[Saved data entries]
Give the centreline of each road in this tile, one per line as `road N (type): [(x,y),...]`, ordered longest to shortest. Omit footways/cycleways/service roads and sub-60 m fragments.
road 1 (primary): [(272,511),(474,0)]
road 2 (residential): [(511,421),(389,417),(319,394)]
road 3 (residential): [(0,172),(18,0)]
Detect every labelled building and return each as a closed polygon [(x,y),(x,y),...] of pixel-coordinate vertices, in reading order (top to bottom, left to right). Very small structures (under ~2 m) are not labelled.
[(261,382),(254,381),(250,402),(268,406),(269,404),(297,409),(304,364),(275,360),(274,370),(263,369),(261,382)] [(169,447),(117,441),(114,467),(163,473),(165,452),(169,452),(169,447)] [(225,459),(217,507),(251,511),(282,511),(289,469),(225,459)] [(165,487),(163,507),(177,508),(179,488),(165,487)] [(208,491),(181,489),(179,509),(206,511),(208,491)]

Instructions for the task: Write these lines out as a JSON list of strings, with one string per line and any blank lines dropped.

Correct response:
[
  "Give the centreline of each road in this tile, one per line as `road N (type): [(x,y),...]`, ordered longest to shortest. Omit footways/cycleways/service roads and sub-60 m fragments.",
  "road 1 (primary): [(272,511),(474,0)]",
  "road 2 (residential): [(511,421),(389,417),(319,394)]",
  "road 3 (residential): [(0,172),(18,0)]",
  "Detect every labelled building and return each as a closed polygon [(x,y),(x,y),...] of pixel-coordinate vertices, in reading order (top to bottom, left to right). Very small structures (under ~2 m) are not labelled.",
  "[(261,382),(254,381),(250,402),(268,406),(269,404),(297,409),(304,364),(275,360),(274,370),(263,369),(261,382)] [(169,447),(117,441),(114,467),(163,473),(165,452),(169,452),(169,447)] [(225,459),(217,507),(251,511),(282,511),(289,469),(225,459)] [(165,487),(163,507),(177,508),(179,488),(165,487)] [(208,491),(181,489),(179,509),(206,511),(208,491)]"
]